(DATA TO PROCESS)
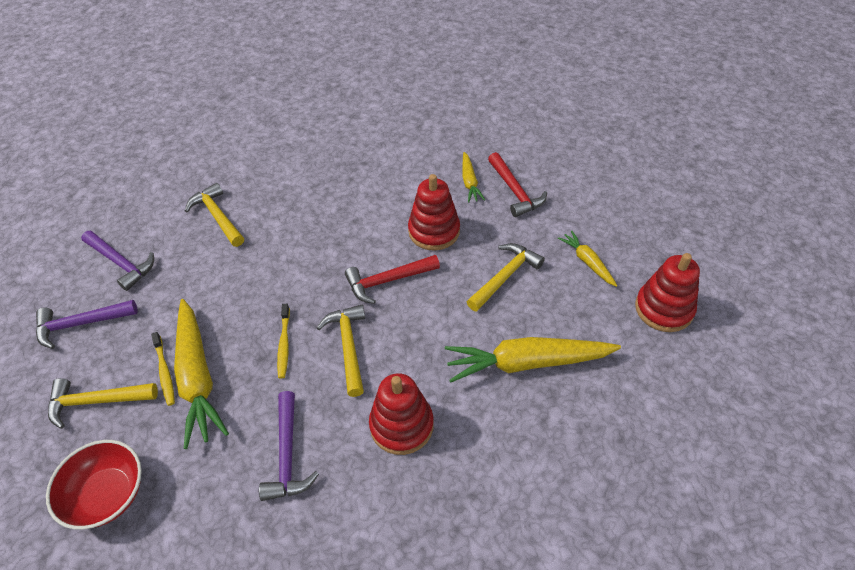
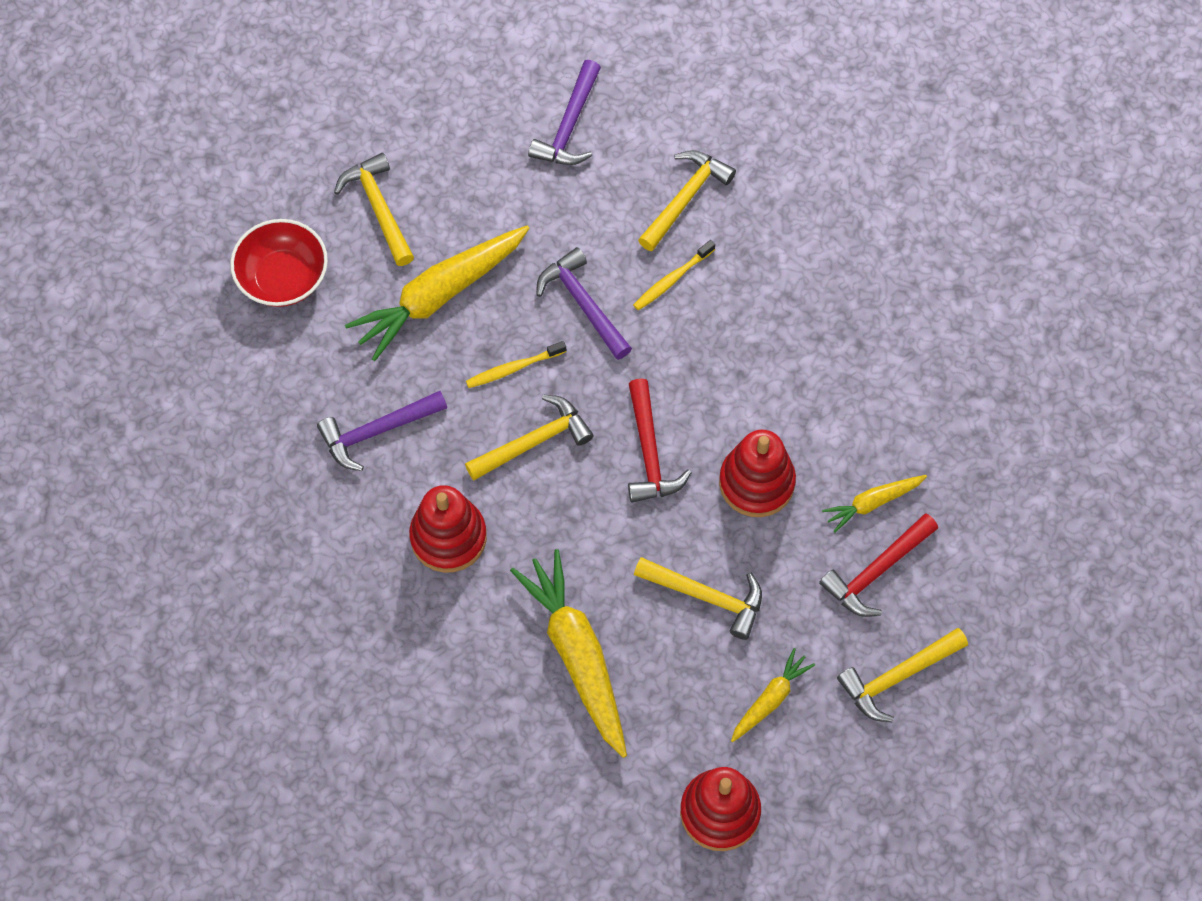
camera: 70 degrees right, 15 degrees up
(81, 324) = (468, 133): purple hammer -> purple hammer (583, 304)
(164, 372) = (435, 257): yellow toothbrush -> yellow toothbrush (672, 279)
(388, 281) = (649, 452): red hammer -> red hammer turned 150 degrees counterclockwise
(586, 199) = (897, 677): none -> yellow hammer

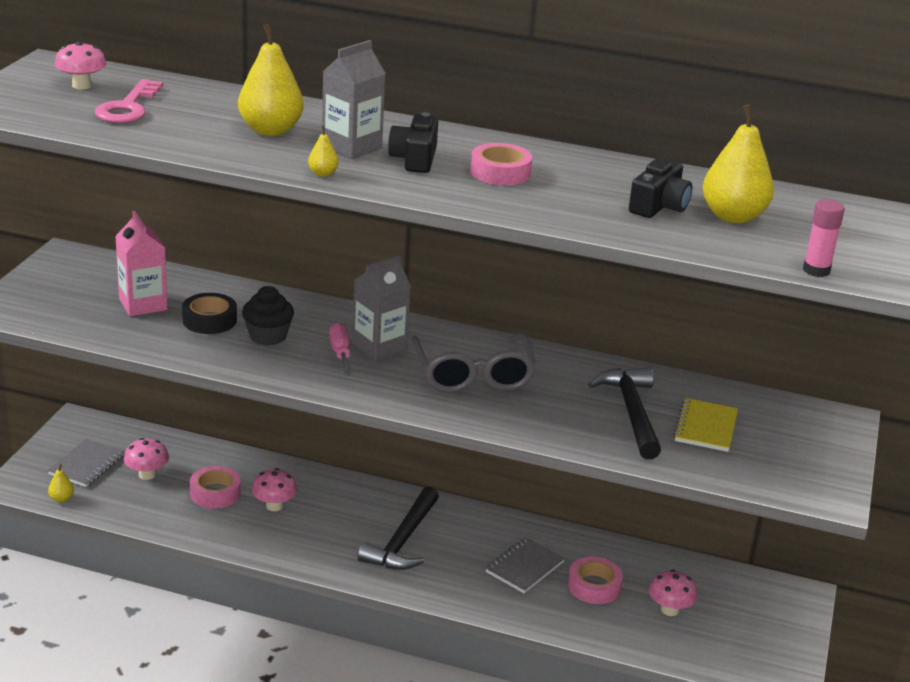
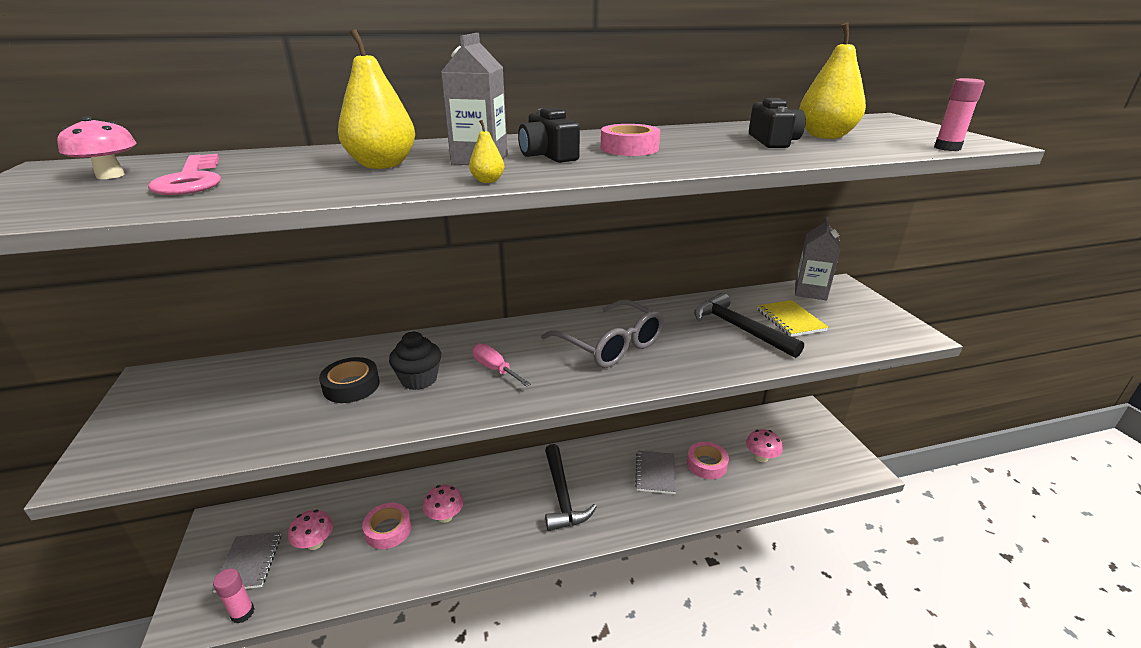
camera: 30 degrees left, 0 degrees up
(61, 499) = (242, 613): yellow pear -> pink glue stick
(143, 304) = (271, 396): pink carton -> none
(379, 347) = (519, 351): grey carton -> grey carton (810, 291)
(End DATA TO PROCESS)
ACTIVITY. Reproduce the data verbatim and omit each image.

RESULT OF THIS EXERCISE.
camera: 70 degrees right, 15 degrees up
(81, 324) = (468, 133): purple hammer -> purple hammer (583, 304)
(164, 372) = (435, 257): yellow toothbrush -> yellow toothbrush (672, 279)
(388, 281) = (649, 452): red hammer -> red hammer turned 150 degrees counterclockwise
(586, 199) = (897, 677): none -> yellow hammer

camera: 30 degrees left, 0 degrees up
(61, 499) = (242, 613): yellow pear -> pink glue stick
(143, 304) = (271, 396): pink carton -> none
(379, 347) = (519, 351): grey carton -> grey carton (810, 291)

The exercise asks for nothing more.